ASSIGNMENT:
Only the pictures are to be left out; return the rest of the data exactly as it stands.

DATA BLOCK:

------------------------

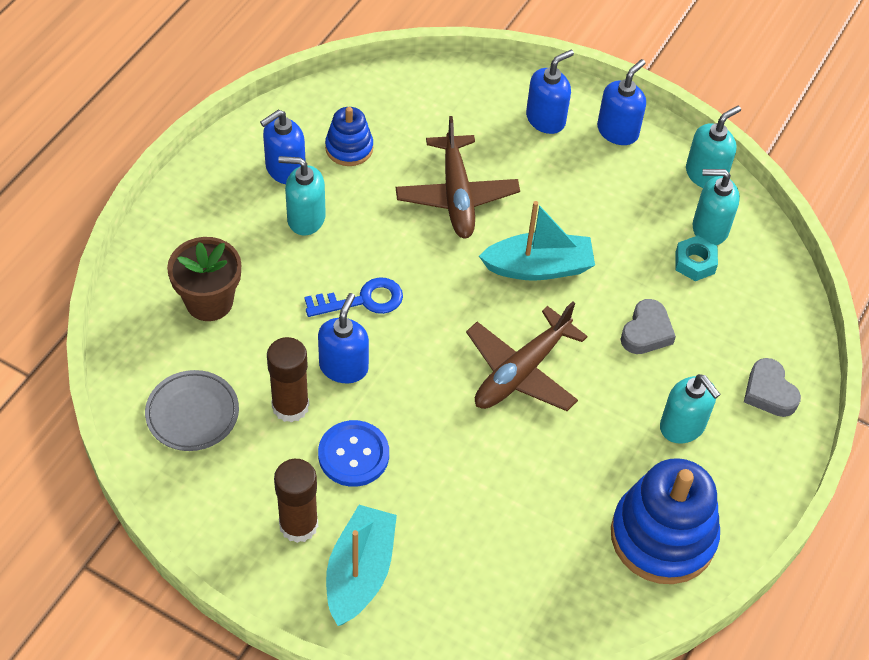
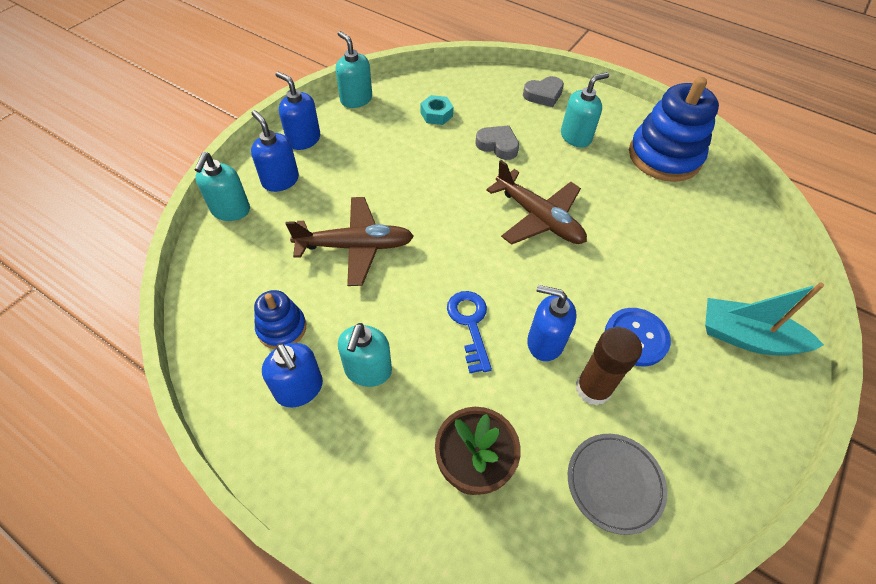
camera: 85 degrees left, 0 degrees up
(298, 525) = (715, 384): brown glue stick -> none
(538, 267) = (437, 199): turquoise boat -> none
(709, 229) = (406, 104): turquoise soap dispenser -> turquoise soap dispenser (230, 210)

------------------------

RESULT OF THE TASK:
camera: 85 degrees left, 0 degrees up
(298, 525) = (715, 384): brown glue stick -> none
(538, 267) = (437, 199): turquoise boat -> none
(709, 229) = (406, 104): turquoise soap dispenser -> turquoise soap dispenser (230, 210)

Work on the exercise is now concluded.